» **Dataset records**:
============================================================

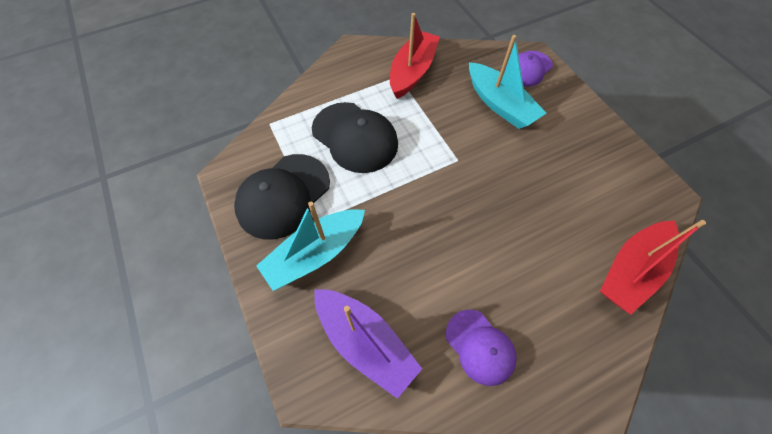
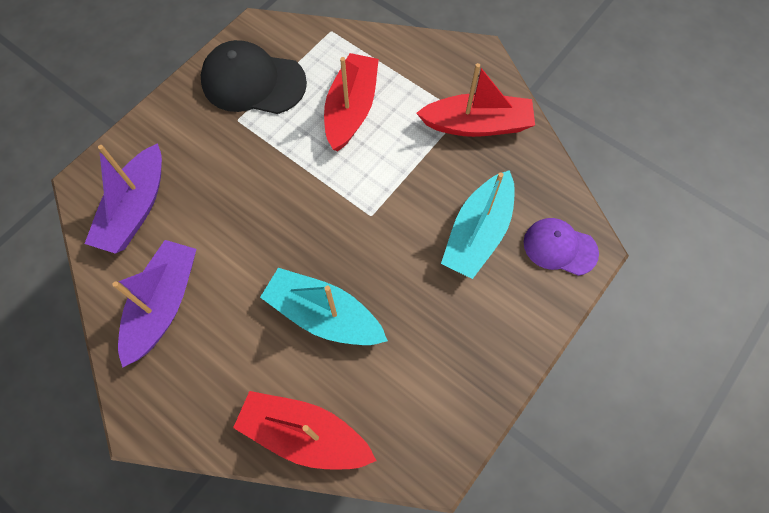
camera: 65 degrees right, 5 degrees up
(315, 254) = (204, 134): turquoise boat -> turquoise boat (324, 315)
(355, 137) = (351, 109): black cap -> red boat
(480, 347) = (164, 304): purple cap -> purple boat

============================================================

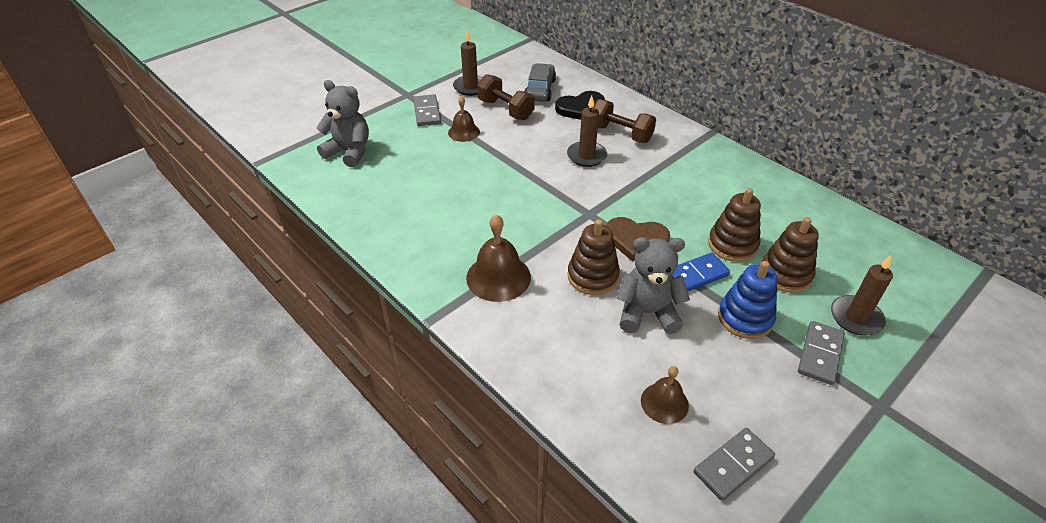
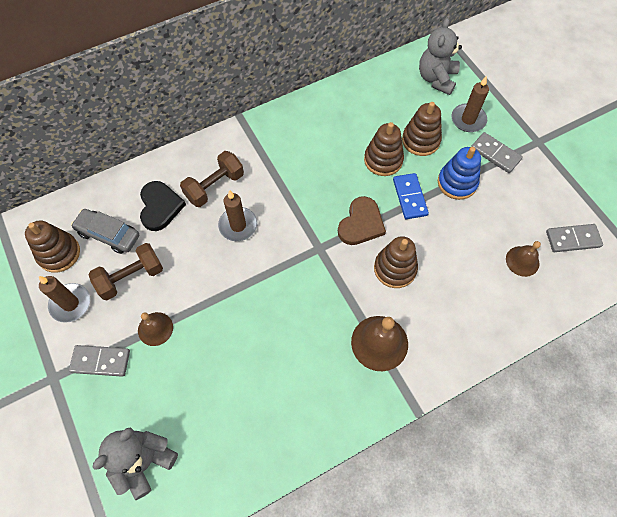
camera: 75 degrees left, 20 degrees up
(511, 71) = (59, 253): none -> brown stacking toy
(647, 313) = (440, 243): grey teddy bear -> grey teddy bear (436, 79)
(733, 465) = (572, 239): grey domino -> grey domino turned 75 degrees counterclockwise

============================================================

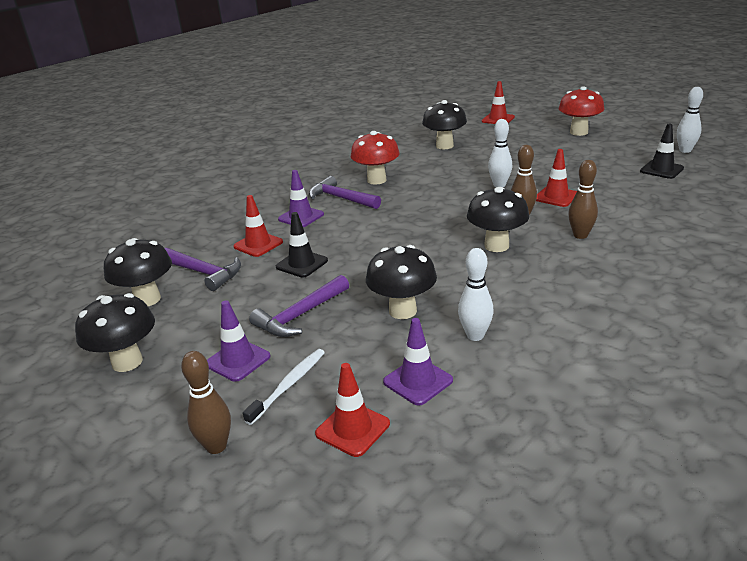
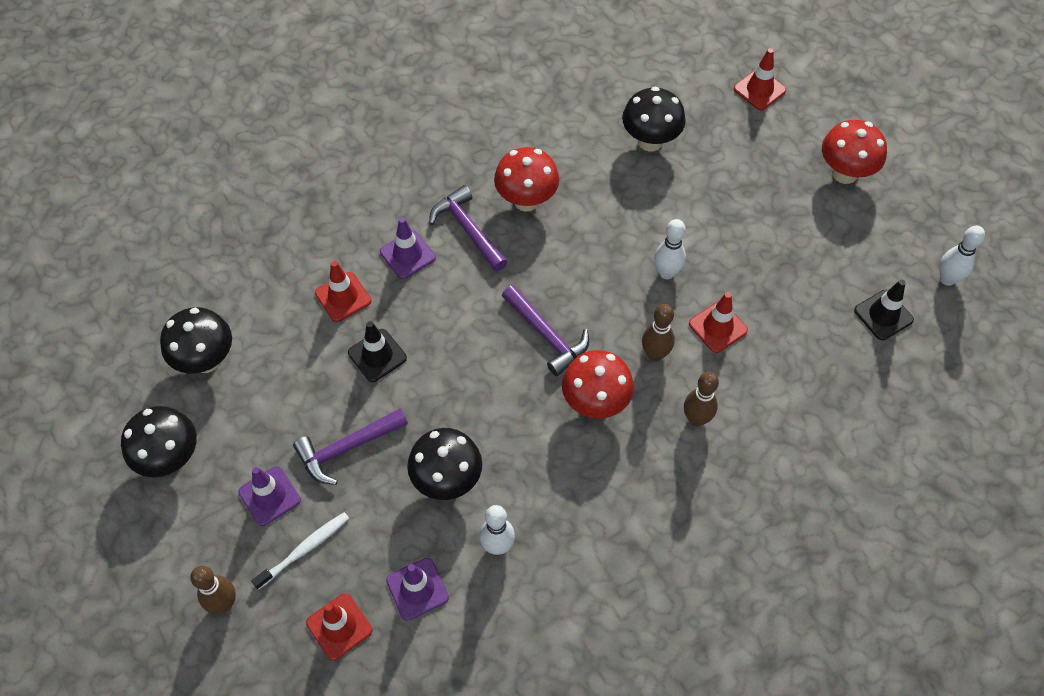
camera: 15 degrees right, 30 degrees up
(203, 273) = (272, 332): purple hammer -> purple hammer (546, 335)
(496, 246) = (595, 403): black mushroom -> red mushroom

============================================================

» **Activity**: Using the records above, copy every line that has the word "camera" in it.

» **Worked solution**:
camera: 65 degrees right, 5 degrees up
camera: 75 degrees left, 20 degrees up
camera: 15 degrees right, 30 degrees up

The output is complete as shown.